**Data:**
════════════════════

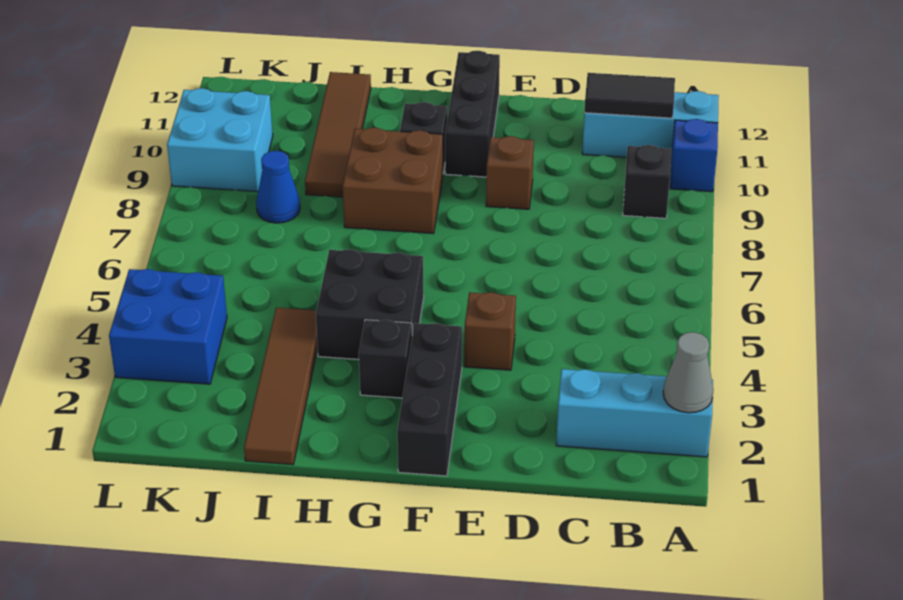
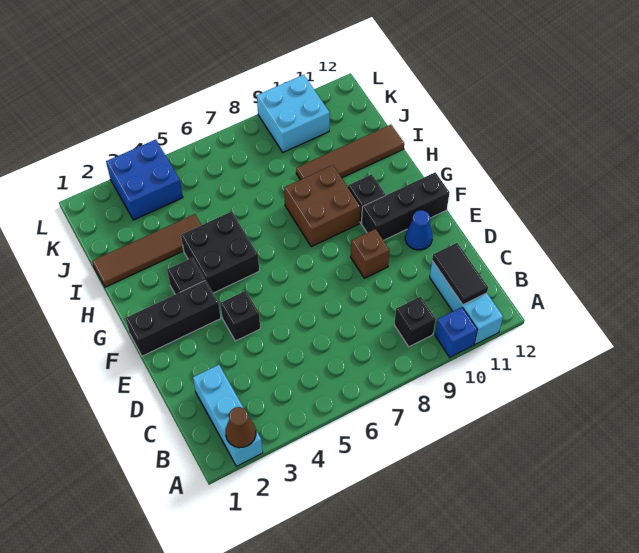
grey cone A2 level 2 -> brown cone A2 level 2
brown brick E4 level 1 -> black brick E4 level 1
blue cone J8 level 1 -> blue cone E11 level 1

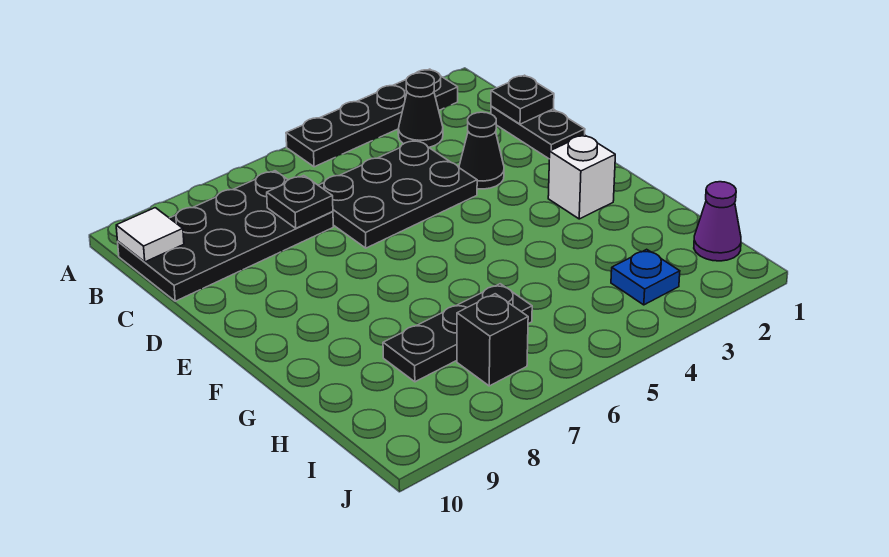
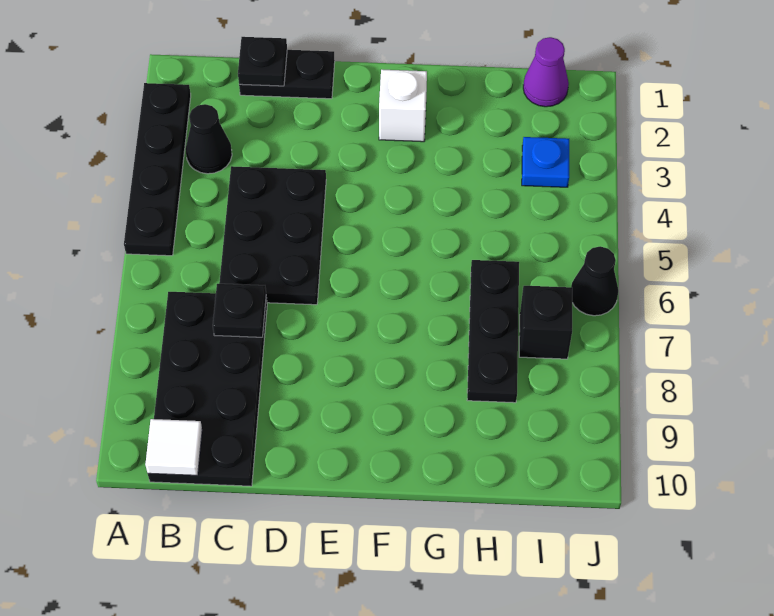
black cone D3 level 1 -> black cone J6 level 1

════════════════════

**What you have to do:** Write out the whole of the data exactly; the pictures stay out.

**Answer space:**
grey cone A2 level 2 -> brown cone A2 level 2
brown brick E4 level 1 -> black brick E4 level 1
blue cone J8 level 1 -> blue cone E11 level 1

black cone D3 level 1 -> black cone J6 level 1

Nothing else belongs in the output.